WHAT TO WORK ON
Copy out each line of the entries below in which the string "green" appears.

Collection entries
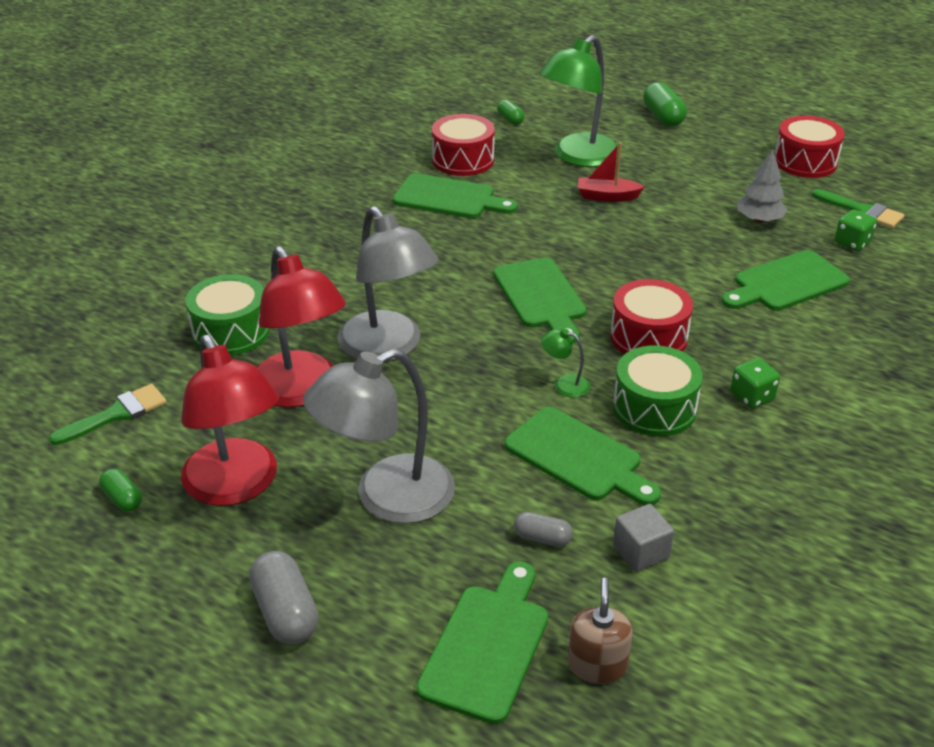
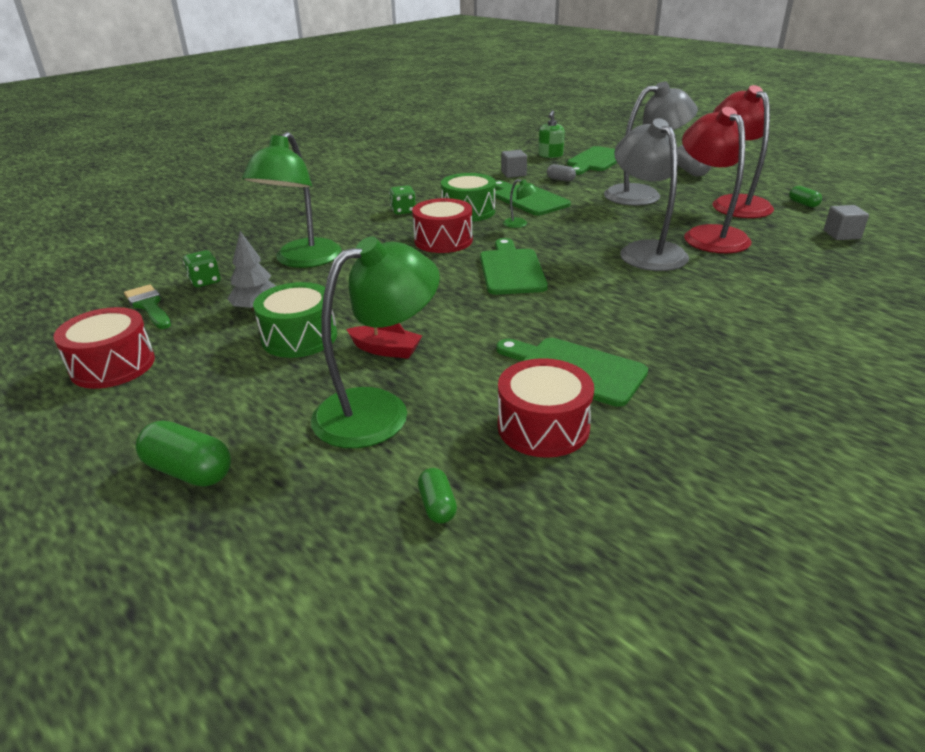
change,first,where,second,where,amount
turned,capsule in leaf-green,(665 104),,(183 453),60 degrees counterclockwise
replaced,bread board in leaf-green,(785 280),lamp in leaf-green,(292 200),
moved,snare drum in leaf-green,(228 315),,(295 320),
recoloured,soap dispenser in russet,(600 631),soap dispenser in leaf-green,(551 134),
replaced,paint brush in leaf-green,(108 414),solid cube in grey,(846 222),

TASK RESPONSE
turned,capsule in leaf-green,(665 104),,(183 453),60 degrees counterclockwise
replaced,bread board in leaf-green,(785 280),lamp in leaf-green,(292 200),
moved,snare drum in leaf-green,(228 315),,(295 320),
recoloured,soap dispenser in russet,(600 631),soap dispenser in leaf-green,(551 134),
replaced,paint brush in leaf-green,(108 414),solid cube in grey,(846 222),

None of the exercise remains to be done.